### What this task involves:
Each line from the line holding "Find vessel or blood. Return masks as SVG." through the last line should be written out exactly, with nothing else and no images.

### Record extracts:
|---|

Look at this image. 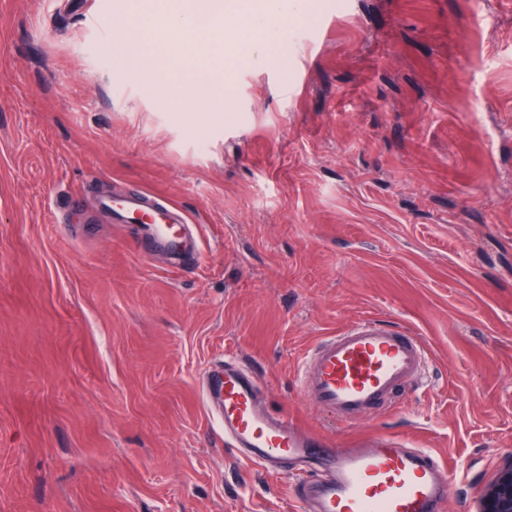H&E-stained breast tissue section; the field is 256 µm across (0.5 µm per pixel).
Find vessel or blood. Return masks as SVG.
Masks as SVG:
<instances>
[{
    "mask_svg": "<svg viewBox=\"0 0 512 512\" xmlns=\"http://www.w3.org/2000/svg\"><path fill=\"white\" fill-rule=\"evenodd\" d=\"M116 226L140 213L138 253L162 250L182 263L198 262L201 236L185 213L165 199L142 193L103 199ZM424 343L408 332L359 322L323 338L302 359L298 386L311 403L334 419L356 421L379 413L402 386L422 380ZM262 386L235 360L209 371L203 398L242 461L269 473L294 465L312 478L296 486L305 512H446L455 473L424 448L376 437L348 448L266 413Z\"/></svg>",
    "mask_w": 512,
    "mask_h": 512,
    "instance_id": "b4317fda",
    "label": "vessel or blood"
}]
</instances>
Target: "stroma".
Wrapping results in <instances>:
<instances>
[{
    "label": "stroma",
    "instance_id": "obj_1",
    "mask_svg": "<svg viewBox=\"0 0 512 512\" xmlns=\"http://www.w3.org/2000/svg\"><path fill=\"white\" fill-rule=\"evenodd\" d=\"M203 38L230 110L168 100L173 50L124 0H0V512H301L296 470L239 462L201 395L231 357L336 444L449 462L447 512L512 466V0H284L263 61ZM167 197L201 260L141 256L101 197ZM363 320L421 338L424 385L337 421L302 357Z\"/></svg>",
    "mask_w": 512,
    "mask_h": 512
}]
</instances>
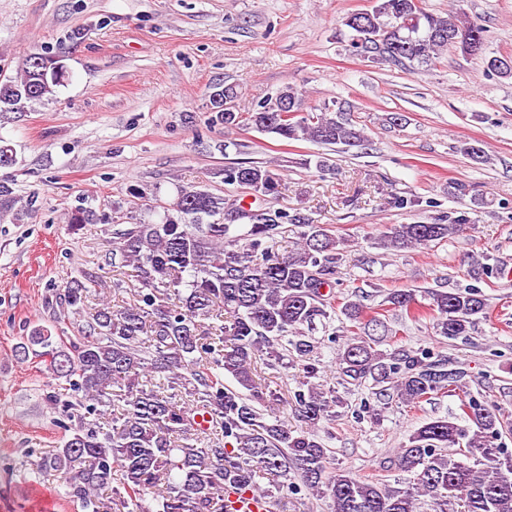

|---|

### Answer in full:
Find vessel or blood. Return masks as SVG.
Masks as SVG:
<instances>
[{
    "mask_svg": "<svg viewBox=\"0 0 512 512\" xmlns=\"http://www.w3.org/2000/svg\"><path fill=\"white\" fill-rule=\"evenodd\" d=\"M116 226L140 213L138 253L162 250L182 263L198 262L201 236L185 213L165 199L142 193L103 199ZM424 343L408 332L359 322L323 338L302 359L298 386L311 403L334 419L356 421L379 413L402 386L422 380ZM262 386L235 360L209 371L203 398L242 461L269 473L294 465L312 478L296 486L305 512H446L455 473L424 448L376 437L348 448L266 413Z\"/></svg>",
    "mask_w": 512,
    "mask_h": 512,
    "instance_id": "b4317fda",
    "label": "vessel or blood"
}]
</instances>
Target: "stroma".
Wrapping results in <instances>:
<instances>
[{
    "label": "stroma",
    "instance_id": "obj_1",
    "mask_svg": "<svg viewBox=\"0 0 512 512\" xmlns=\"http://www.w3.org/2000/svg\"><path fill=\"white\" fill-rule=\"evenodd\" d=\"M203 38L230 110L168 100L173 50L124 0H0V512H301L296 470L239 462L201 395L231 357L336 444L449 462L447 512L512 466V0H284L263 61ZM167 197L201 260L141 256L101 197ZM363 320L421 338L424 385L337 421L302 357Z\"/></svg>",
    "mask_w": 512,
    "mask_h": 512
}]
</instances>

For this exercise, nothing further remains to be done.